[Consigne]
Indiquez combien de lignes des données contiennent le mot « override », en respectant la casse. Donnez seulement ce nombre.

[Lignes de données]
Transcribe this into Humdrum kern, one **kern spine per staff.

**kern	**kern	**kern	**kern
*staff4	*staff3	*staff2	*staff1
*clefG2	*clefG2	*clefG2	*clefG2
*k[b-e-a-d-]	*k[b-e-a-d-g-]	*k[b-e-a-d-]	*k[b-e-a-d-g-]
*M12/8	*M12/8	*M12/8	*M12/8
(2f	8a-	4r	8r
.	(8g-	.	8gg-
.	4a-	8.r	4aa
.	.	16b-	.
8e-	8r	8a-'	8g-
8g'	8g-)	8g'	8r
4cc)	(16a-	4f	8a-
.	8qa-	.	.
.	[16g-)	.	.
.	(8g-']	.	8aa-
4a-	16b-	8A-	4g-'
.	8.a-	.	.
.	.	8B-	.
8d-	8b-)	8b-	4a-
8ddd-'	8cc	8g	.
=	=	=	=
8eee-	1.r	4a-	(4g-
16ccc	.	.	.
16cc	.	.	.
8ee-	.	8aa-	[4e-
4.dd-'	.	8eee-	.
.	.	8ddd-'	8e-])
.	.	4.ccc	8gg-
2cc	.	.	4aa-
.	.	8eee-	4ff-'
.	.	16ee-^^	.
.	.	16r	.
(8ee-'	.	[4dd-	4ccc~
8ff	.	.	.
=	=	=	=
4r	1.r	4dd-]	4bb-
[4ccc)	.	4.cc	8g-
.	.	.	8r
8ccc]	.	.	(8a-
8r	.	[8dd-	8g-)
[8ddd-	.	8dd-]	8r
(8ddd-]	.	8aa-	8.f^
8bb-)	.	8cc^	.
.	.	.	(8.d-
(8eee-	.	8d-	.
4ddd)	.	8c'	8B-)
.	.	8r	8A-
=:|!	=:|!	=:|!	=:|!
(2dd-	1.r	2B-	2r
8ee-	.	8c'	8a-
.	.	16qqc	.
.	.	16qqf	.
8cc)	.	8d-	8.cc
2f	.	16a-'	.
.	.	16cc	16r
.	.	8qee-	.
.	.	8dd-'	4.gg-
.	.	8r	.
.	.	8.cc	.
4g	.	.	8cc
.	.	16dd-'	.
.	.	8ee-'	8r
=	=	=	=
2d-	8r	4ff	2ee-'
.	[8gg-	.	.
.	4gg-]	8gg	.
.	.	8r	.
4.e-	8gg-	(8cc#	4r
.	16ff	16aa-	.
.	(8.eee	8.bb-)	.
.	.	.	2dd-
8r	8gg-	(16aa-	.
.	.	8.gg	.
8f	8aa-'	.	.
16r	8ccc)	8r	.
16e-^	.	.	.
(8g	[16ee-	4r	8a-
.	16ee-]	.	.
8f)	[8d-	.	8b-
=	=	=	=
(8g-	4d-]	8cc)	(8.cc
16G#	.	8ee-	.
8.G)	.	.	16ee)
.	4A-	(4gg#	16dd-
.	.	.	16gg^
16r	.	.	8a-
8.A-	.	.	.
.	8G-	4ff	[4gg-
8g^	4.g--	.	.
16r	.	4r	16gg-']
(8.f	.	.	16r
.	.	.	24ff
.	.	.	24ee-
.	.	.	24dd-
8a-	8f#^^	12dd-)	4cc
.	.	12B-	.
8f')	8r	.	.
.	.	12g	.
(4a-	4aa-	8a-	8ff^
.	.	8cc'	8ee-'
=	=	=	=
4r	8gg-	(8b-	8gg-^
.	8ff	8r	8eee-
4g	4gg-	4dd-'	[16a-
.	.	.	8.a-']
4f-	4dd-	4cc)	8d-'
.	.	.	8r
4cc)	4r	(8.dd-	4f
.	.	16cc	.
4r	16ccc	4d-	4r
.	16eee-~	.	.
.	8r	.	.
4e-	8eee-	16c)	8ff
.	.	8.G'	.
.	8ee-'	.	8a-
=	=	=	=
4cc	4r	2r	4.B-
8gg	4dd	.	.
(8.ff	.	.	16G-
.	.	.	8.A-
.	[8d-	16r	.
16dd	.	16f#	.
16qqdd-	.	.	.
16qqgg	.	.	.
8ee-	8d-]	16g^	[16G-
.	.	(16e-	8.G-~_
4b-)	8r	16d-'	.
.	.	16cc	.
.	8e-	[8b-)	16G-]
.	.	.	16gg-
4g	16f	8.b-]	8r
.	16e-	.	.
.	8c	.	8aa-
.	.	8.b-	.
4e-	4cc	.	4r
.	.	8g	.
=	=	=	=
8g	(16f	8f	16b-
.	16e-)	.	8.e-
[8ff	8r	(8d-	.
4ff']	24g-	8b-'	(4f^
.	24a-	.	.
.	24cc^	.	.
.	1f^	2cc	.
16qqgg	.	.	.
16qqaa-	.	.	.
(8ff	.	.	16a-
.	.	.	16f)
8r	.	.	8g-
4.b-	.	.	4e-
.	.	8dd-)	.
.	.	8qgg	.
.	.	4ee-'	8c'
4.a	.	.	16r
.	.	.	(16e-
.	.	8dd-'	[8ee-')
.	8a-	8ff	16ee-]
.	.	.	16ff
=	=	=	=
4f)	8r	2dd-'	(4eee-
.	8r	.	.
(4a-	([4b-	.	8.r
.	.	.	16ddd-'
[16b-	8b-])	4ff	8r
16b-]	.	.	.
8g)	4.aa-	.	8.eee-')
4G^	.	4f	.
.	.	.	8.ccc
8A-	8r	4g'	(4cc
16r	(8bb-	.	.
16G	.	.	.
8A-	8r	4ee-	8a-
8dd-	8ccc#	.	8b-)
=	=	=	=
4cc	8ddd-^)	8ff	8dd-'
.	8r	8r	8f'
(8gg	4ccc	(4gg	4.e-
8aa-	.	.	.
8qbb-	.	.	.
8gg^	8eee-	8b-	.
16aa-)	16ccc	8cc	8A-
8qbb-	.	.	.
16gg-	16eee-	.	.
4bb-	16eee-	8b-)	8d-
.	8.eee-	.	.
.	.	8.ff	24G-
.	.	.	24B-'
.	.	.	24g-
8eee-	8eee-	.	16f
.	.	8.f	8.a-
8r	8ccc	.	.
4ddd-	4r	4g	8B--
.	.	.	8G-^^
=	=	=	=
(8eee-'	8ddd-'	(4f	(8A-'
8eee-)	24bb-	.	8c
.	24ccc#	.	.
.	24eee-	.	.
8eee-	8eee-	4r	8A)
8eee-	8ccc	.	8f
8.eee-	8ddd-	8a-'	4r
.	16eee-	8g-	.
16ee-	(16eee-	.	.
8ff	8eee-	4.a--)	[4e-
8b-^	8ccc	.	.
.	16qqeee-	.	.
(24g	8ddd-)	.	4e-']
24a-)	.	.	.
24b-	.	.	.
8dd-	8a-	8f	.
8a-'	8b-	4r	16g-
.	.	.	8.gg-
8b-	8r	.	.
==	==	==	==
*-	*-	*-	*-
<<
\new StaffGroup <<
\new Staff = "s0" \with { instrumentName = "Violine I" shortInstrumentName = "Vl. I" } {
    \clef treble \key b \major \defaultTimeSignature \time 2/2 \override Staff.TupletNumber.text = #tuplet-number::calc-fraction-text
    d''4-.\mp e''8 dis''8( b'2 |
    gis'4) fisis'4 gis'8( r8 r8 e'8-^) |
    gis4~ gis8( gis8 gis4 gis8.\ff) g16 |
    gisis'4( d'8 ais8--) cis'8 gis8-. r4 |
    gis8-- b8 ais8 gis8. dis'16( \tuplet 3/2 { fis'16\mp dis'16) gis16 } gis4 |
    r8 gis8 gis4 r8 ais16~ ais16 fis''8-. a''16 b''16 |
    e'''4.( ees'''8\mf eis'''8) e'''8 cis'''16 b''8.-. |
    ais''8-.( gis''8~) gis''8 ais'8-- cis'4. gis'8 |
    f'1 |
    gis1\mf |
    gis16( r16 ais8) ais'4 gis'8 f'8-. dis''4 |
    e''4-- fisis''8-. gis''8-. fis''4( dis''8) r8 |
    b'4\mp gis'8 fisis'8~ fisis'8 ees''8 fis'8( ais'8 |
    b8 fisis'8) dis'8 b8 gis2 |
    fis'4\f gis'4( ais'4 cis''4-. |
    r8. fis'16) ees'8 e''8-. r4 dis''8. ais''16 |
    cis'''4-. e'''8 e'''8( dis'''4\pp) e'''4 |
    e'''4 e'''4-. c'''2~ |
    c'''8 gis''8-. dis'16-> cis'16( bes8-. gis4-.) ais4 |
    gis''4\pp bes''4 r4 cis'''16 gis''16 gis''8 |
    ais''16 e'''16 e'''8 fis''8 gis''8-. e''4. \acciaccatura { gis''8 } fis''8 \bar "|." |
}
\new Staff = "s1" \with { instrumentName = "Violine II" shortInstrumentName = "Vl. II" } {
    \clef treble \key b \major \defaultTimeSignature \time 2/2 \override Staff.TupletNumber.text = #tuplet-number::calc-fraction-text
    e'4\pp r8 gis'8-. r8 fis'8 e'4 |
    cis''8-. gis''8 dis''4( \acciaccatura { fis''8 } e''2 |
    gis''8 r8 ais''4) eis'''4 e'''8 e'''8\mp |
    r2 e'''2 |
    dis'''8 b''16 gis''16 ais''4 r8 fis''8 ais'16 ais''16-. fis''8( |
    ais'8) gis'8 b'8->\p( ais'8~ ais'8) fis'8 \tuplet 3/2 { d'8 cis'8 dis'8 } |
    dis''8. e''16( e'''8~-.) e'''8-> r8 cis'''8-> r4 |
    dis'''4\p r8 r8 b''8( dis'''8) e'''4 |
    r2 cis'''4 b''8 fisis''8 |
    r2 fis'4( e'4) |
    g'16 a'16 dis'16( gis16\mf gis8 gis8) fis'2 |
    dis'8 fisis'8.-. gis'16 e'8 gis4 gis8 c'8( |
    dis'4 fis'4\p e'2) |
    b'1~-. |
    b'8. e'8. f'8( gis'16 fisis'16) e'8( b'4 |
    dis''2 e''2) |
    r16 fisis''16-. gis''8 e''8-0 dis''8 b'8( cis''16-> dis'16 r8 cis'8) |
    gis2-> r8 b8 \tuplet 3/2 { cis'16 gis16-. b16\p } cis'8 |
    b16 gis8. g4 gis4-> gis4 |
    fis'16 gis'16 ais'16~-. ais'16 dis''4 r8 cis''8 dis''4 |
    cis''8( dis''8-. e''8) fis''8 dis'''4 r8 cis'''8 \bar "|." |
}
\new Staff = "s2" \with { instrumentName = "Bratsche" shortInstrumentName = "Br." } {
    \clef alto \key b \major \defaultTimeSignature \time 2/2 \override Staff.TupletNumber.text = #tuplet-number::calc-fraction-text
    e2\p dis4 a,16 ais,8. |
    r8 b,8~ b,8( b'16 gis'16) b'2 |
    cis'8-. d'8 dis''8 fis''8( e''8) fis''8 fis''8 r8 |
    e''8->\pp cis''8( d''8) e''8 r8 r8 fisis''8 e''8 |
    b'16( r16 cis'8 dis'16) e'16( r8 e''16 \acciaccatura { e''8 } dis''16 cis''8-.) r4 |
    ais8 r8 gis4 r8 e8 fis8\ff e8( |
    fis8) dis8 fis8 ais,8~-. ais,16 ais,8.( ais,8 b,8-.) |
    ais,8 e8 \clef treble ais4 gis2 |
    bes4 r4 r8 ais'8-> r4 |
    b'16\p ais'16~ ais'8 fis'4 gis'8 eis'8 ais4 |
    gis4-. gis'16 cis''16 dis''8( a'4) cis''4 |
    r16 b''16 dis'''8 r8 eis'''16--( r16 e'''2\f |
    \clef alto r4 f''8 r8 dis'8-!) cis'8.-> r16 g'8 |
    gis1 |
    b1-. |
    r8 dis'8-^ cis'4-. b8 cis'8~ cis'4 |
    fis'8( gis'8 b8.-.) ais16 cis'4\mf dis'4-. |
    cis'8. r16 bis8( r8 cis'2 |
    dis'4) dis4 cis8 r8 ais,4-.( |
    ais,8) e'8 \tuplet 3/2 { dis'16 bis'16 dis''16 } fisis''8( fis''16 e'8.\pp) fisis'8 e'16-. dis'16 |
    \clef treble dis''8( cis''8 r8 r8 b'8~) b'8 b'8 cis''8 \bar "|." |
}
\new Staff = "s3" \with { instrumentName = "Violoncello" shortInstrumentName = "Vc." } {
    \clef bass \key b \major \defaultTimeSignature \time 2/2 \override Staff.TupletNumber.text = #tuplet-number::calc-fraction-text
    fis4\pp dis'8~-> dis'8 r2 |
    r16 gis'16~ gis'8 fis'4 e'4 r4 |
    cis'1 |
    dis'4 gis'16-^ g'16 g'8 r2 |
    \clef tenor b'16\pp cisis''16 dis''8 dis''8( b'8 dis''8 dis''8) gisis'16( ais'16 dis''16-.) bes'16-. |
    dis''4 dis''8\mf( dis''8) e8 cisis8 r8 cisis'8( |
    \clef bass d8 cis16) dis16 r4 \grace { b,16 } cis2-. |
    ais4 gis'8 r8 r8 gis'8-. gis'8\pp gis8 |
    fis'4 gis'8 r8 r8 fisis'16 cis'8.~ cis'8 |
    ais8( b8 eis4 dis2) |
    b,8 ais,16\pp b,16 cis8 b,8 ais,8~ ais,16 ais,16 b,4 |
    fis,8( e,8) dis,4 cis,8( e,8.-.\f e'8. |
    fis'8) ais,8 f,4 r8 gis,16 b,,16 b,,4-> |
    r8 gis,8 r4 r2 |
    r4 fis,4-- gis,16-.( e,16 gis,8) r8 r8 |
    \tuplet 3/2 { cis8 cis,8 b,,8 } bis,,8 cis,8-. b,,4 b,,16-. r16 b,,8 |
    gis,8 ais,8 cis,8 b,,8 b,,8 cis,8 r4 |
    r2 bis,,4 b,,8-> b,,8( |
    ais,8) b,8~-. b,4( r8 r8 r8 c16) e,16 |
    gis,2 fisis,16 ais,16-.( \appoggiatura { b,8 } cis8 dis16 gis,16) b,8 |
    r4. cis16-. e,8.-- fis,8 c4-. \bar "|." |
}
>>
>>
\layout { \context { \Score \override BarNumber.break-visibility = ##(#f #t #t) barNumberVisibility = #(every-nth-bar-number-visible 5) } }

[Résultat]
5